*Exercise details*: Look through the records below, and copy out every line that holds the string "building".

*Data shown*:
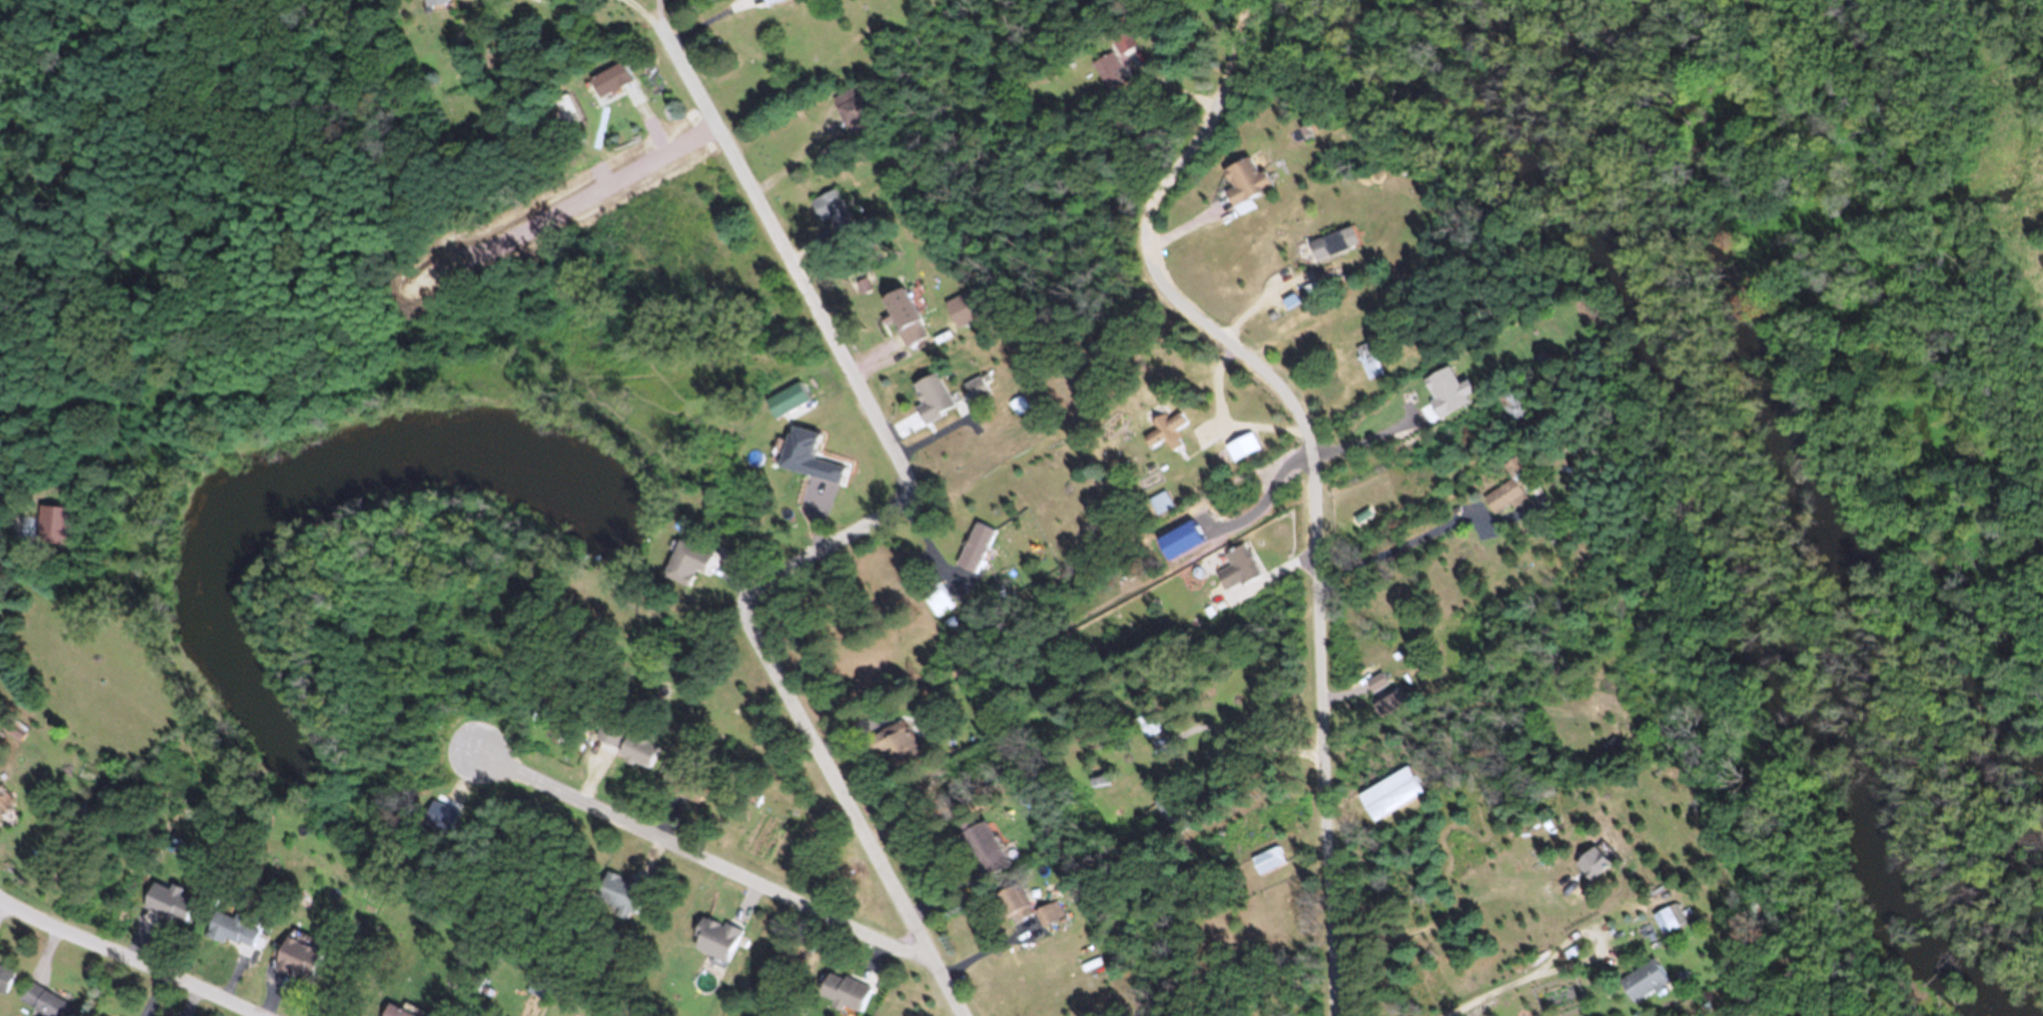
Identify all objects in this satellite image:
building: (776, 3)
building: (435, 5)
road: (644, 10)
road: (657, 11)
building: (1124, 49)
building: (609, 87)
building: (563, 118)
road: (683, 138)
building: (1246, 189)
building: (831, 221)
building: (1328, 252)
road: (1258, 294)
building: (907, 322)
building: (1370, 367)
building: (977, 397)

*Answer to this problem*:
building: (776, 3)
building: (435, 5)
building: (1124, 49)
building: (609, 87)
building: (563, 118)
building: (1246, 189)
building: (831, 221)
building: (1328, 252)
building: (907, 322)
building: (1370, 367)
building: (977, 397)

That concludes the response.